# WHAT YOU WILL DO
Report back each line of the records that contains the string "gray".
*** DATA SUPPLIED
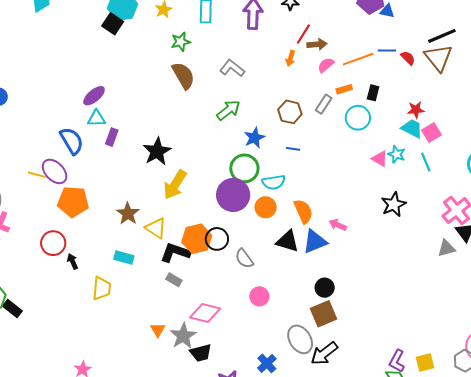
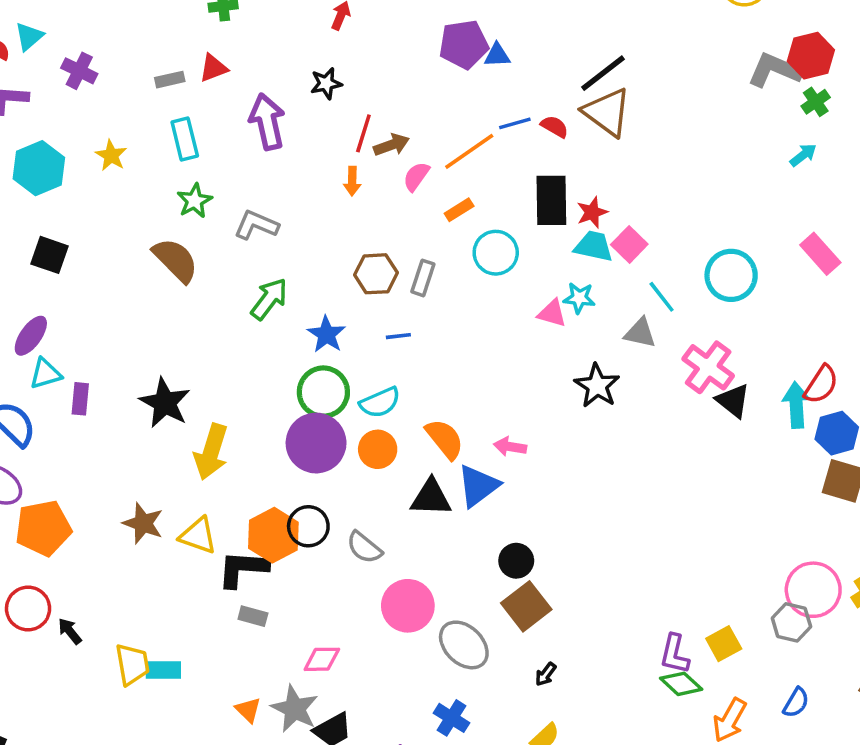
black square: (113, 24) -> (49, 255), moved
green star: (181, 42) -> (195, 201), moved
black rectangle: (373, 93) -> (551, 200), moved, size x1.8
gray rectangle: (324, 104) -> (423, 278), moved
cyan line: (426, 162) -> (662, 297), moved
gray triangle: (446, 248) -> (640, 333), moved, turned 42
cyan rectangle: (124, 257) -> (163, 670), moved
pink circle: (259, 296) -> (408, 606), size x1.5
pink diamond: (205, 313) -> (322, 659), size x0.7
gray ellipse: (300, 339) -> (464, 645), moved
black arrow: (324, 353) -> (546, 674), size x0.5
******
# TASK OUTPUT
gray rectangle: (324, 104) -> (423, 278), moved
gray triangle: (446, 248) -> (640, 333), moved, turned 42
gray ellipse: (300, 339) -> (464, 645), moved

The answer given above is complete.